* _YOUR INSTRUCTIONS_:
Keeping every word and mark, copy all of the data.

(Stored data entries)

⁂

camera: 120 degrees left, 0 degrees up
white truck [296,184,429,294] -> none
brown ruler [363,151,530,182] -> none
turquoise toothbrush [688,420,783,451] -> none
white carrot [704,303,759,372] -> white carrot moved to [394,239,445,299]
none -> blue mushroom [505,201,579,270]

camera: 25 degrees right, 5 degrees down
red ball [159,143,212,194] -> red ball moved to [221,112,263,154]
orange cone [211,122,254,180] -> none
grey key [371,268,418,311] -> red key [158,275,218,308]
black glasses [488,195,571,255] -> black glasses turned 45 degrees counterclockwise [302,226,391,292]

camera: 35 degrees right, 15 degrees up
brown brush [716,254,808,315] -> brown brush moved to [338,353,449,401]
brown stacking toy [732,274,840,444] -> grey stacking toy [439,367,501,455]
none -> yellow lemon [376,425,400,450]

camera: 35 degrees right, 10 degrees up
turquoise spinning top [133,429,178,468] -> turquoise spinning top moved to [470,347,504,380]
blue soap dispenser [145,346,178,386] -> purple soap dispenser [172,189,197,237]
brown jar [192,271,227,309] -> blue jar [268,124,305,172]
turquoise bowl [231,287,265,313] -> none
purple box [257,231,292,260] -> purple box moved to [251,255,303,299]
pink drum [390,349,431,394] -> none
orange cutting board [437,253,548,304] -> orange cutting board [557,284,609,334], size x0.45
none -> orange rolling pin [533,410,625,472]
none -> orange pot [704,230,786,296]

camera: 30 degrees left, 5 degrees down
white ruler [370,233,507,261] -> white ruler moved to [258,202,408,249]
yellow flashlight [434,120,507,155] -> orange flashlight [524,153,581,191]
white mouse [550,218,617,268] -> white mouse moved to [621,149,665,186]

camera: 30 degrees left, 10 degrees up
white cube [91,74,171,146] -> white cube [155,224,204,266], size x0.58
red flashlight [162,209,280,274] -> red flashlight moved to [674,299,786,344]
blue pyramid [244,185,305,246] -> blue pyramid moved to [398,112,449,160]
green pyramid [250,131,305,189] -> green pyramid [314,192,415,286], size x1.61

⁂

* _RESPONSE_:
camera: 120 degrees left, 0 degrees up
white truck [296,184,429,294] -> none
brown ruler [363,151,530,182] -> none
turquoise toothbrush [688,420,783,451] -> none
white carrot [704,303,759,372] -> white carrot moved to [394,239,445,299]
none -> blue mushroom [505,201,579,270]

camera: 25 degrees right, 5 degrees down
red ball [159,143,212,194] -> red ball moved to [221,112,263,154]
orange cone [211,122,254,180] -> none
grey key [371,268,418,311] -> red key [158,275,218,308]
black glasses [488,195,571,255] -> black glasses turned 45 degrees counterclockwise [302,226,391,292]

camera: 35 degrees right, 15 degrees up
brown brush [716,254,808,315] -> brown brush moved to [338,353,449,401]
brown stacking toy [732,274,840,444] -> grey stacking toy [439,367,501,455]
none -> yellow lemon [376,425,400,450]

camera: 35 degrees right, 10 degrees up
turquoise spinning top [133,429,178,468] -> turquoise spinning top moved to [470,347,504,380]
blue soap dispenser [145,346,178,386] -> purple soap dispenser [172,189,197,237]
brown jar [192,271,227,309] -> blue jar [268,124,305,172]
turquoise bowl [231,287,265,313] -> none
purple box [257,231,292,260] -> purple box moved to [251,255,303,299]
pink drum [390,349,431,394] -> none
orange cutting board [437,253,548,304] -> orange cutting board [557,284,609,334], size x0.45
none -> orange rolling pin [533,410,625,472]
none -> orange pot [704,230,786,296]

camera: 30 degrees left, 5 degrees down
white ruler [370,233,507,261] -> white ruler moved to [258,202,408,249]
yellow flashlight [434,120,507,155] -> orange flashlight [524,153,581,191]
white mouse [550,218,617,268] -> white mouse moved to [621,149,665,186]

camera: 30 degrees left, 10 degrees up
white cube [91,74,171,146] -> white cube [155,224,204,266], size x0.58
red flashlight [162,209,280,274] -> red flashlight moved to [674,299,786,344]
blue pyramid [244,185,305,246] -> blue pyramid moved to [398,112,449,160]
green pyramid [250,131,305,189] -> green pyramid [314,192,415,286], size x1.61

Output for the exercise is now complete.